__What needs to be done__.
Although the entries contain pictures, copy only their text, exactly as written.

__Data for analysis__.
____
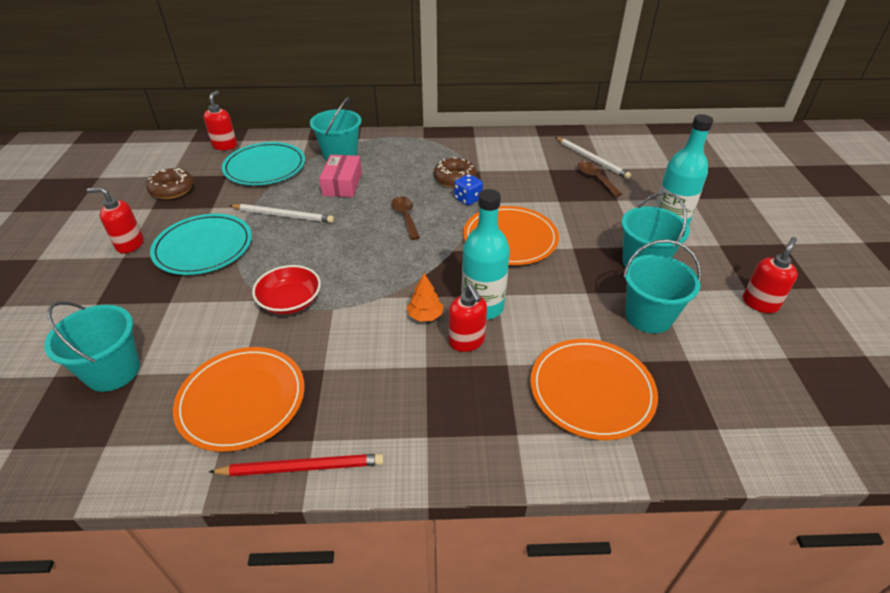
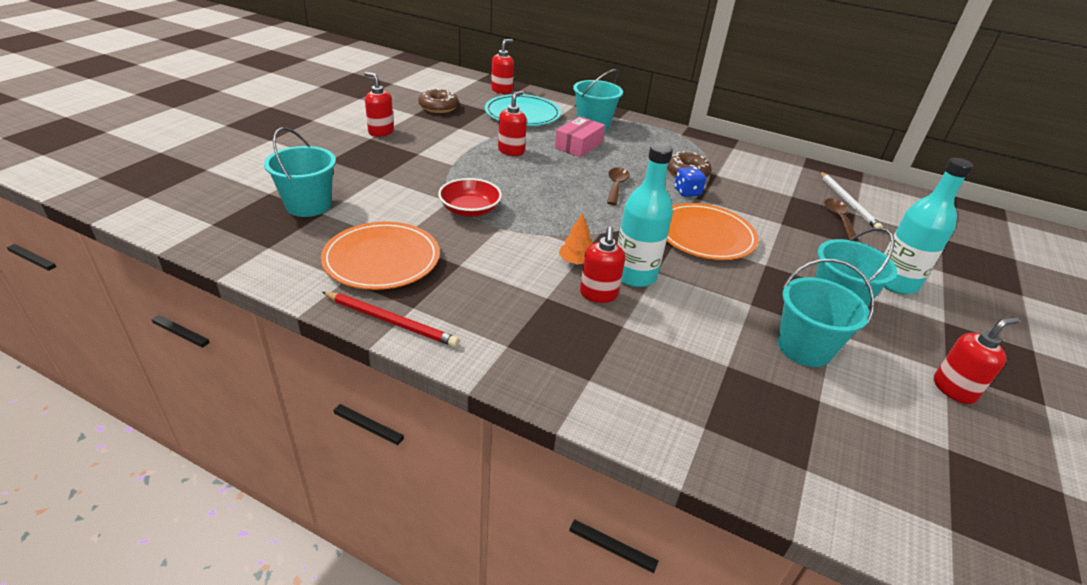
camera: 25 degrees right, 5 degrees down
(203, 247) = (432, 151): turquoise plate -> none
(283, 215) = (511, 151): white pencil -> red soap dispenser
(591, 390) = (691, 379): orange plate -> none

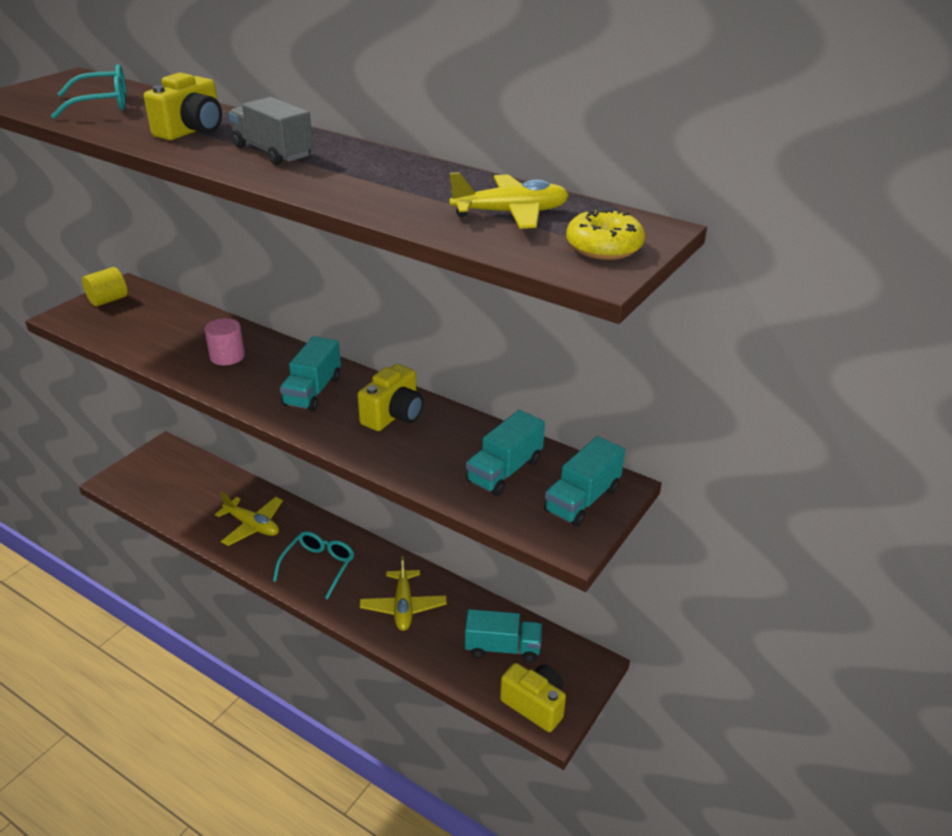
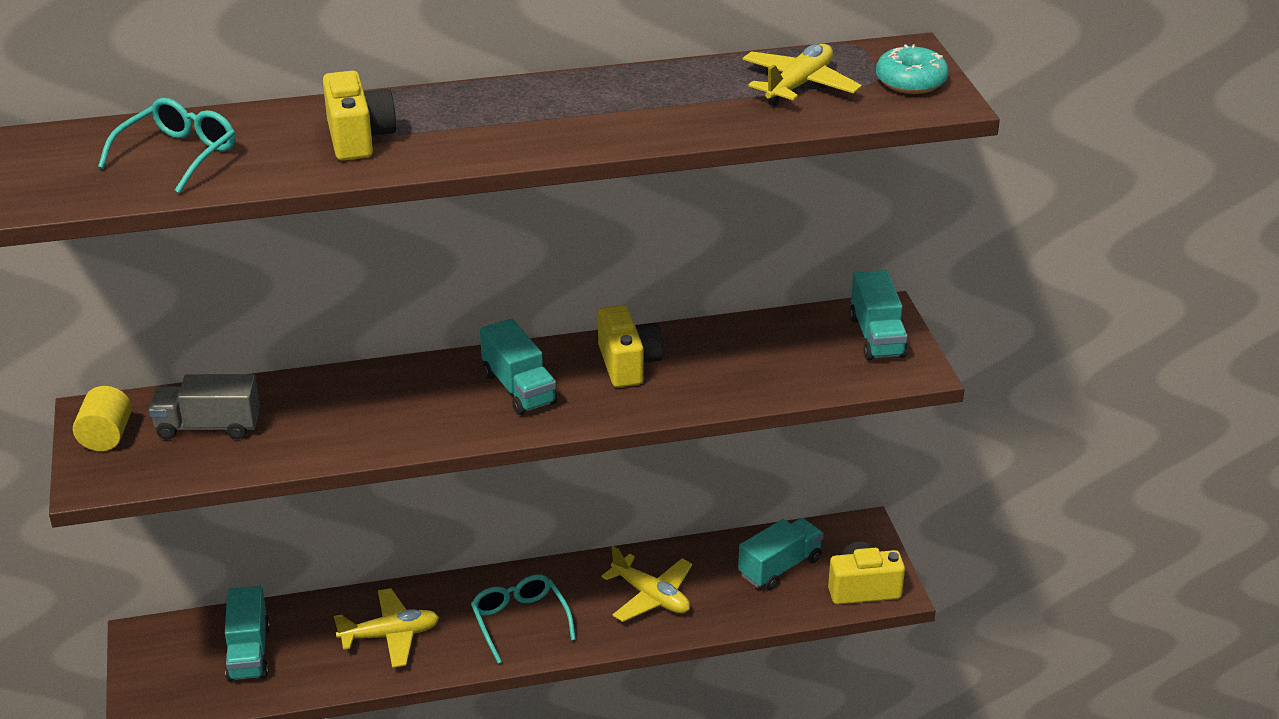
camera: 45 degrees left, 0 degrees up
(227, 356) = (371, 409): pink cylinder -> none
(273, 152) = (492, 123): grey truck -> grey truck (208, 426)
(504, 471) = (790, 351): turquoise truck -> turquoise truck (249, 652)
(604, 247) = (911, 82): yellow donut -> turquoise donut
____
__Written answer__.
camera: 25 degrees right, 5 degrees down
(203, 247) = (432, 151): turquoise plate -> none
(283, 215) = (511, 151): white pencil -> red soap dispenser
(591, 390) = (691, 379): orange plate -> none

camera: 45 degrees left, 0 degrees up
(227, 356) = (371, 409): pink cylinder -> none
(273, 152) = (492, 123): grey truck -> grey truck (208, 426)
(504, 471) = (790, 351): turquoise truck -> turquoise truck (249, 652)
(604, 247) = (911, 82): yellow donut -> turquoise donut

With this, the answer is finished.